→ EXERCISE:
Quote all lines below exactly. Images stay out.

→ SUPPLIED DATA:

===============

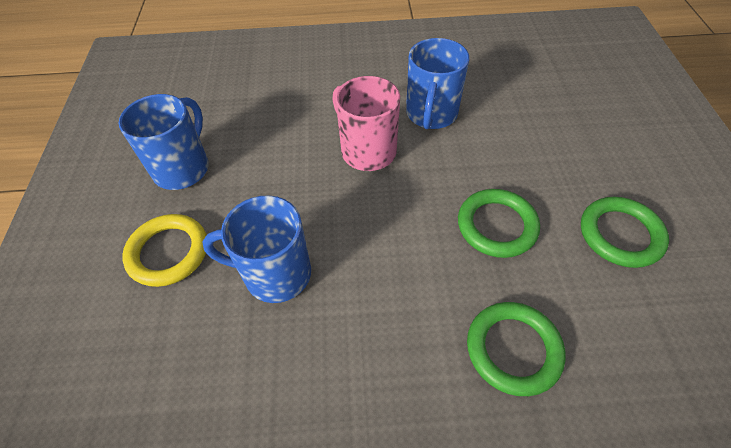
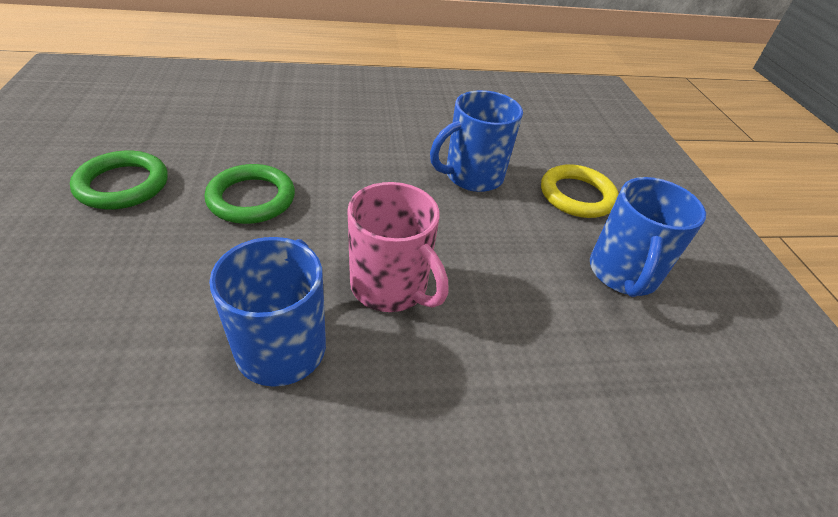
camera: 170 degrees right, 10 degrees down
(275, 274) = (472, 176): blue mug -> blue mug turned 150 degrees clockwise
(513, 349) = (279, 127): green ring -> none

===============

→ RESULT OF THE TASK:
camera: 170 degrees right, 10 degrees down
(275, 274) = (472, 176): blue mug -> blue mug turned 150 degrees clockwise
(513, 349) = (279, 127): green ring -> none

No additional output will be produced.